TASK TO CARRY OUT -
Leaving out every picture, output the records below exactly as they are.

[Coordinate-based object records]
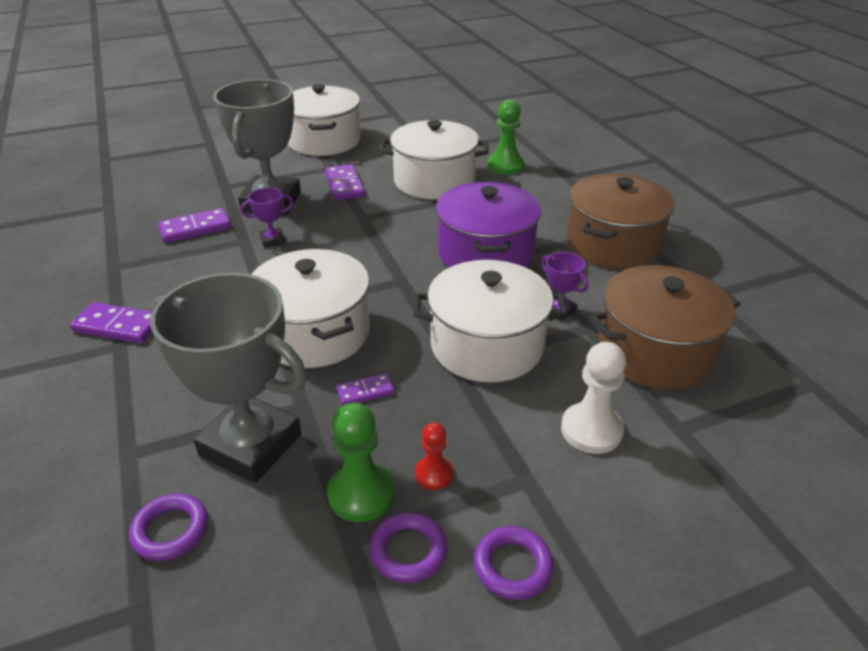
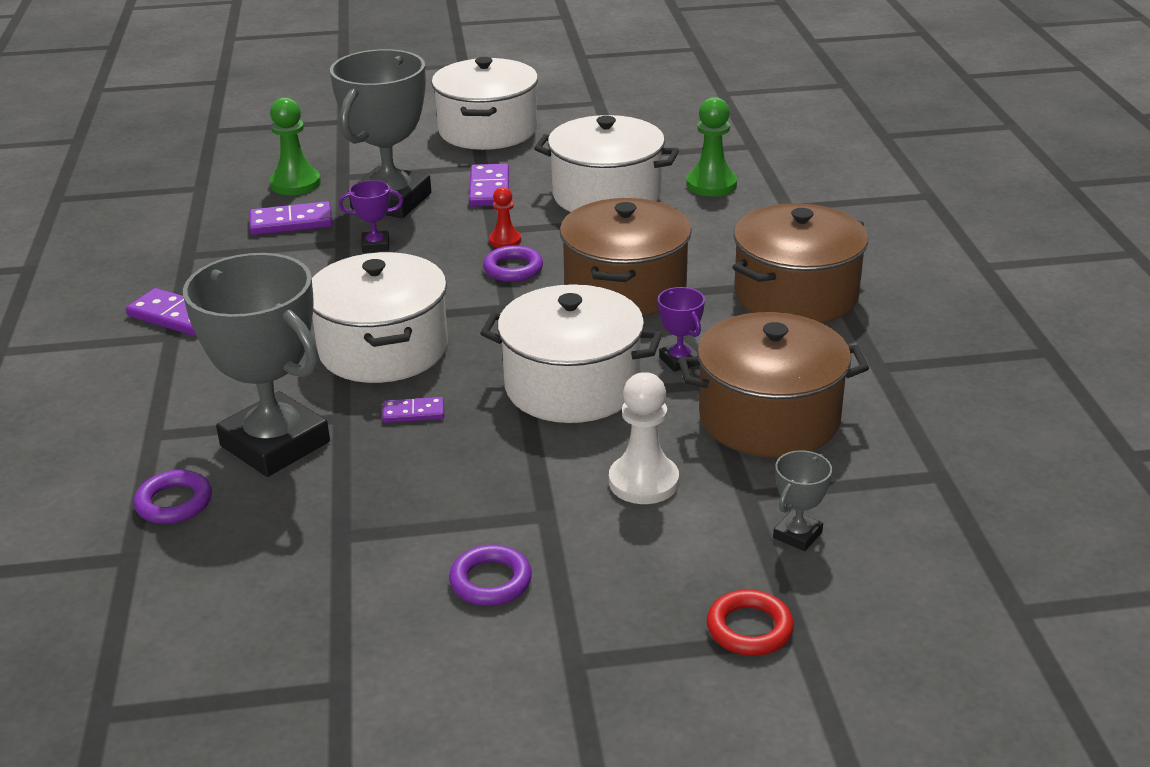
camera: 15 degrees right, 5 degrees down
(361, 494) = (368, 501): green pawn -> green pawn (295, 184)
(408, 551) = (394, 553): purple ring -> purple ring (513, 269)
(434, 474) = (450, 495): red pawn -> red pawn (505, 240)
(485, 254) = (625, 288): purple pot -> brown pot
(743, 462) = (797, 535): none -> grey trophy
(765, 573) = (749, 628): none -> red ring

REPLY TO THE EXERCISE -
camera: 15 degrees right, 5 degrees down
(361, 494) = (368, 501): green pawn -> green pawn (295, 184)
(408, 551) = (394, 553): purple ring -> purple ring (513, 269)
(434, 474) = (450, 495): red pawn -> red pawn (505, 240)
(485, 254) = (625, 288): purple pot -> brown pot
(743, 462) = (797, 535): none -> grey trophy
(765, 573) = (749, 628): none -> red ring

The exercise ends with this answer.